▶ _Task data_

###

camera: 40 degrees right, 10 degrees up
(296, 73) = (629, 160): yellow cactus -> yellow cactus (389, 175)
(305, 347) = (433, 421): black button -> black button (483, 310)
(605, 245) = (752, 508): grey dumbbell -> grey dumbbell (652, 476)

###

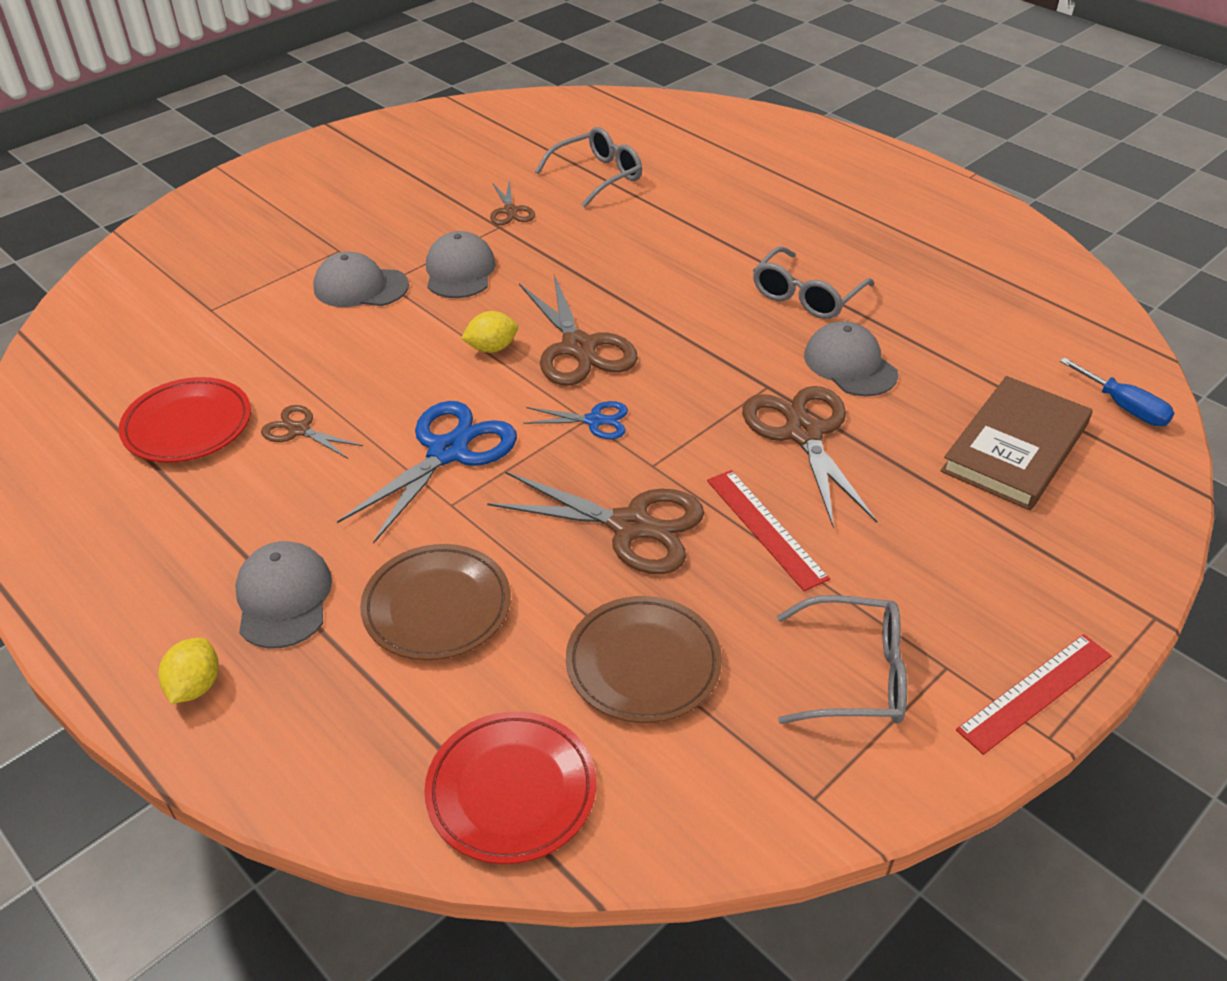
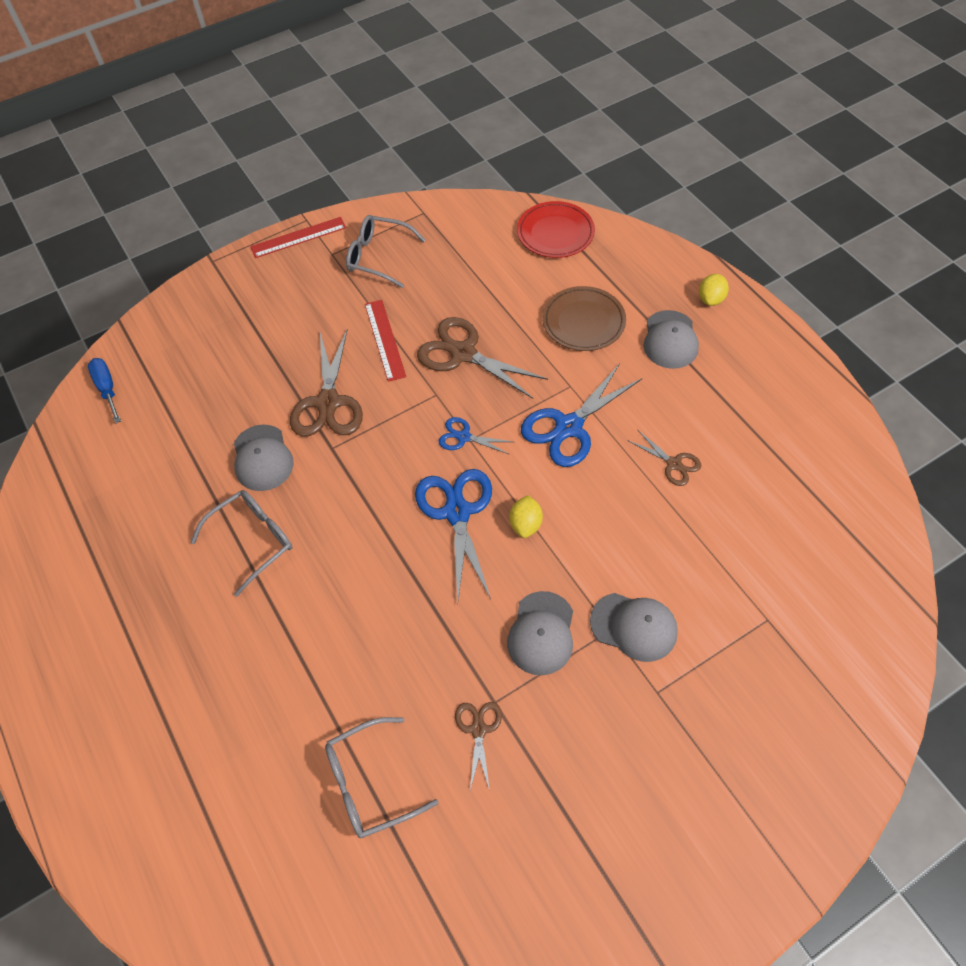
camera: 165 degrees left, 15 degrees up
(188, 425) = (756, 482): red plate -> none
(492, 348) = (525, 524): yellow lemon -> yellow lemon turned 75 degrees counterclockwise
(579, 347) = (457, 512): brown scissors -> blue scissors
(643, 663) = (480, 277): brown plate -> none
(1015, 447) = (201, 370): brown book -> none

###

▶ _Directions for this task_
The required output is every line above from the one with "(305, 347) = (433, 421): black" down to the one with "(605, 245) = (752, 508): grey", restated word for word, ends included.

▶ _Problem solution_
(305, 347) = (433, 421): black button -> black button (483, 310)
(605, 245) = (752, 508): grey dumbbell -> grey dumbbell (652, 476)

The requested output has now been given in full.